EXERCISE PROMPT: Your answer should be the records, copied exactly, with the pictures removed.

○ ○ ○ ○

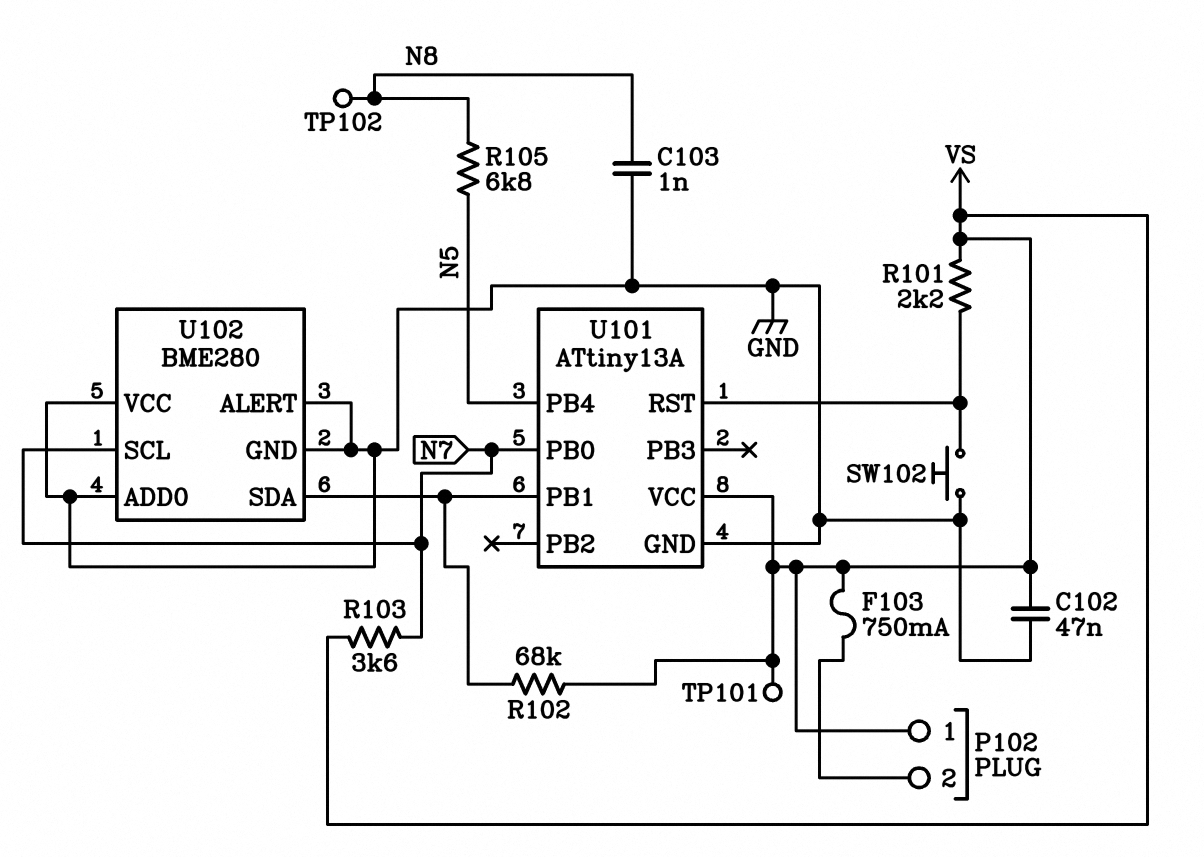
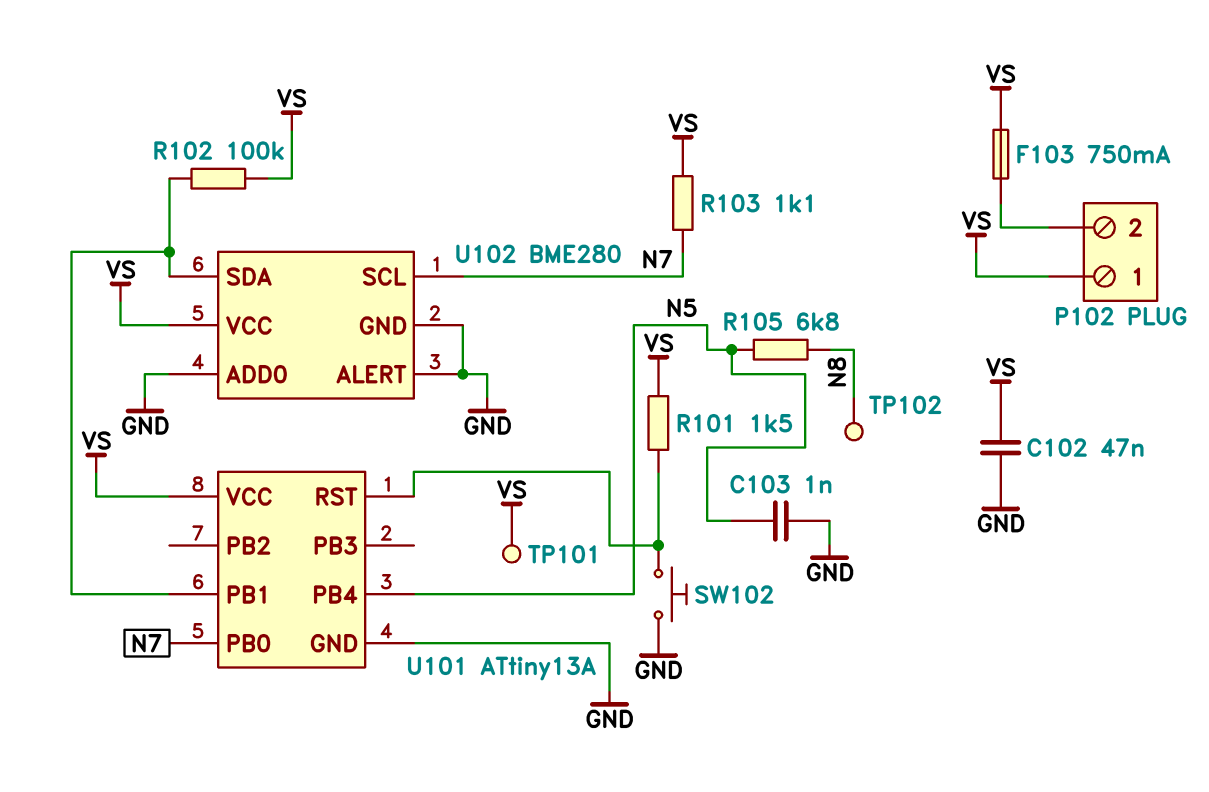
C103: 1nF (GND, N8) -> 1nF (GND, N5)
R101: 2.2k (U101/RST, VS) -> 1.5k (U101/RST, VS)
R102: 68k (U101/PB1, VS) -> 100k (U101/PB1, VS)
R103: 3.6k (N7, VS) -> 1.1k (N7, VS)
U102 pin VCC: GND -> VS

○ ○ ○ ○

WORKED SOLUTION:
C103: 1nF (GND, N8) -> 1nF (GND, N5)
R101: 2.2k (U101/RST, VS) -> 1.5k (U101/RST, VS)
R102: 68k (U101/PB1, VS) -> 100k (U101/PB1, VS)
R103: 3.6k (N7, VS) -> 1.1k (N7, VS)
U102 pin VCC: GND -> VS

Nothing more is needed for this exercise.